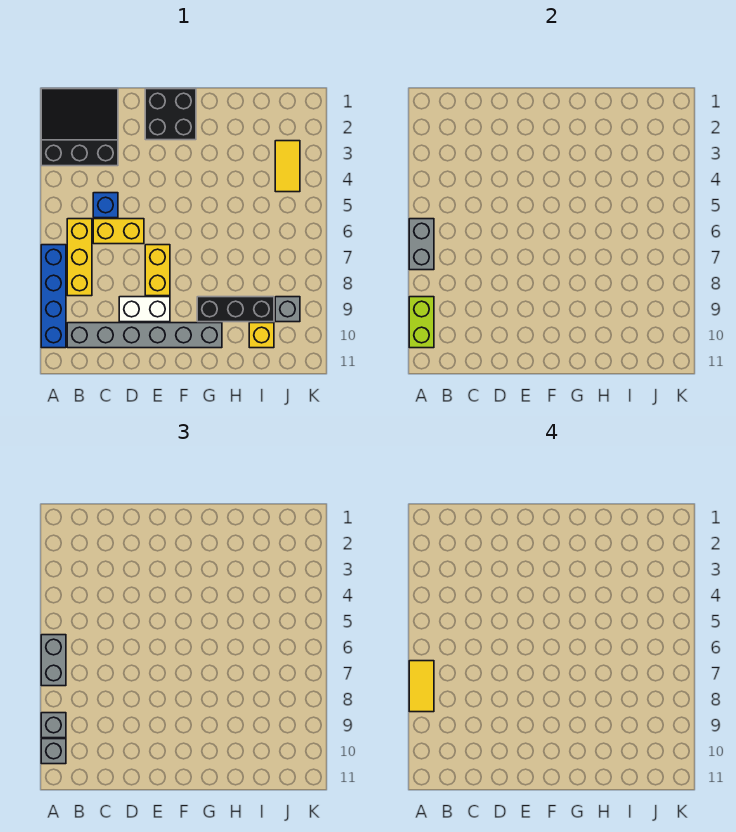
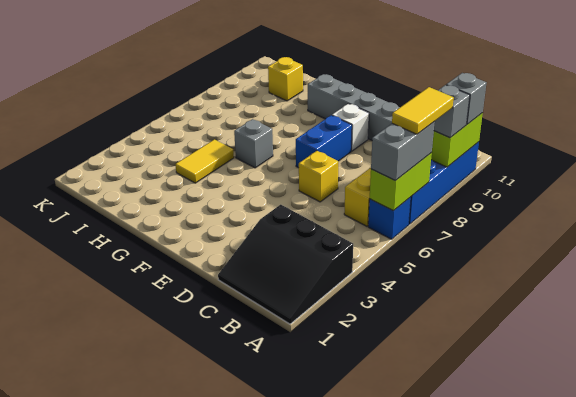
grey brick A6:A7 level 2 -> lime brick A6:A7 level 2
blue brick C5 level 1 -> blue brick A6 level 1
yellow brick C6:D6 level 1 -> yellow brick D6 level 1
white brick D9:E9 level 1 -> white brick E9 level 1
black brick E1:F2 level 1 -> none
yellow brick E7:E8 level 1 -> blue brick E7:E8 level 1
black brick G9:I9 level 1 -> none
yellow tile J3:J4 level 1 -> yellow tile H4:H5 level 1
grey brick J9 level 1 -> grey brick G6 level 1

::::::

- _Task details_: Locate the string "brick" in the listing above and copy every line where it occurs.

- _Response to the task_:
grey brick A6:A7 level 2 -> lime brick A6:A7 level 2
blue brick C5 level 1 -> blue brick A6 level 1
yellow brick C6:D6 level 1 -> yellow brick D6 level 1
white brick D9:E9 level 1 -> white brick E9 level 1
black brick E1:F2 level 1 -> none
yellow brick E7:E8 level 1 -> blue brick E7:E8 level 1
black brick G9:I9 level 1 -> none
grey brick J9 level 1 -> grey brick G6 level 1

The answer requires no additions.